Everything in the records except the pictures needs to be printed again exactly.

● Material to process
>>>>
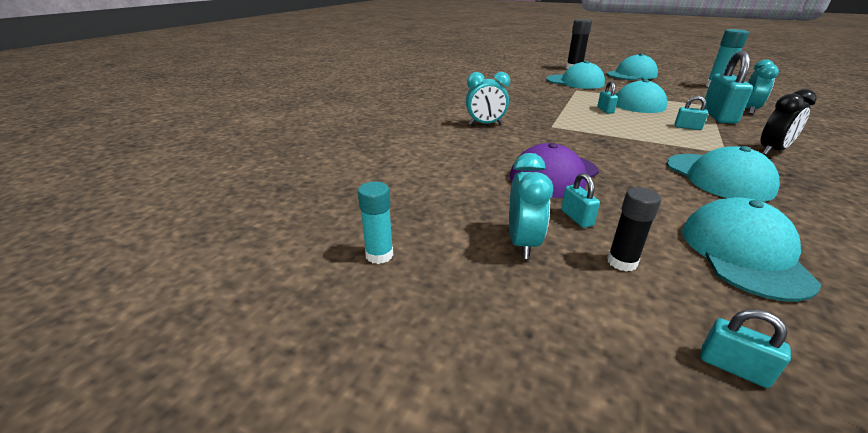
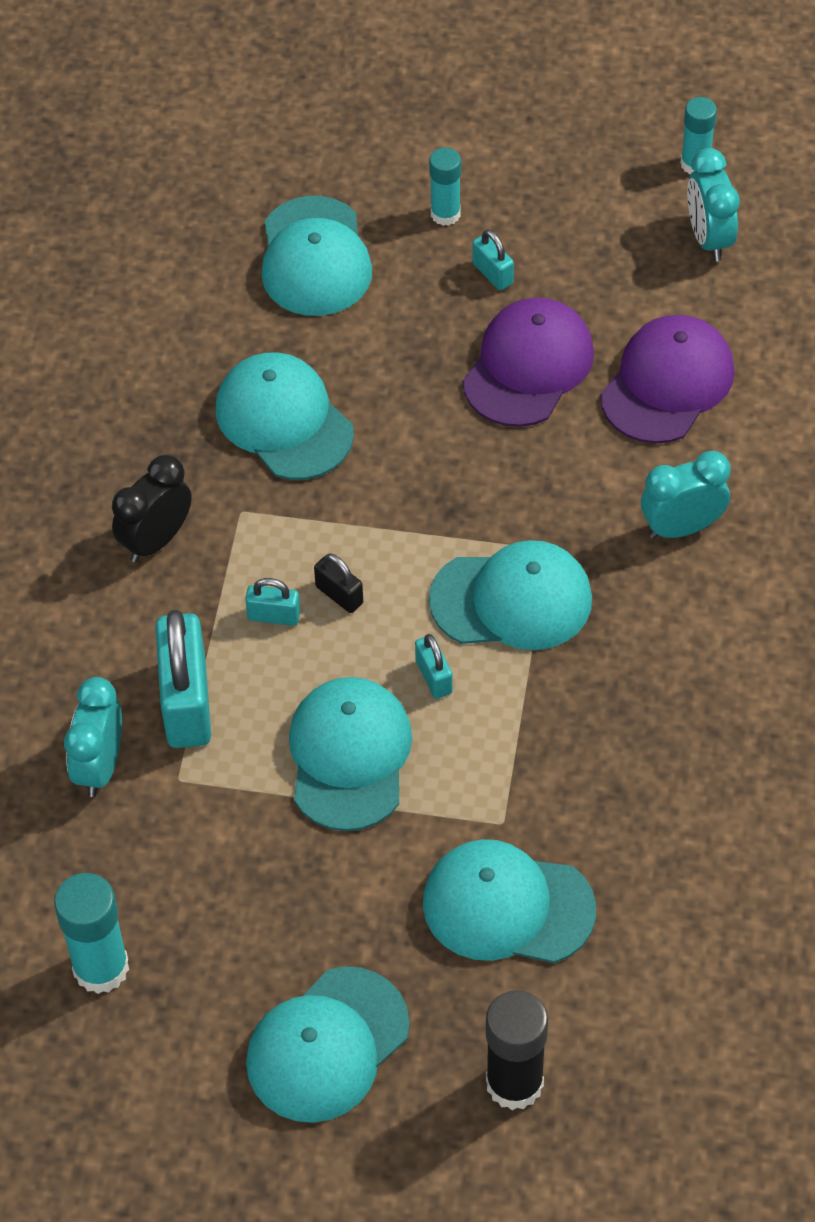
camera: 165 degrees right, 25 degrees up
(470, 158) = (667, 383): none -> purple cap
(522, 243) = (551, 216): turquoise clock -> turquoise clock (709, 238)
(570, 119) = (512, 600): none -> turquoise cap
(622, 262) = (445, 214): black glue stick -> turquoise glue stick
(655, 128) = (339, 595): none -> black padlock
(733, 367) = (374, 128): turquoise padlock -> none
<<<<
● Completed task
camera: 165 degrees right, 25 degrees up
(470, 158) = (667, 383): none -> purple cap
(522, 243) = (551, 216): turquoise clock -> turquoise clock (709, 238)
(570, 119) = (512, 600): none -> turquoise cap
(622, 262) = (445, 214): black glue stick -> turquoise glue stick
(655, 128) = (339, 595): none -> black padlock
(733, 367) = (374, 128): turquoise padlock -> none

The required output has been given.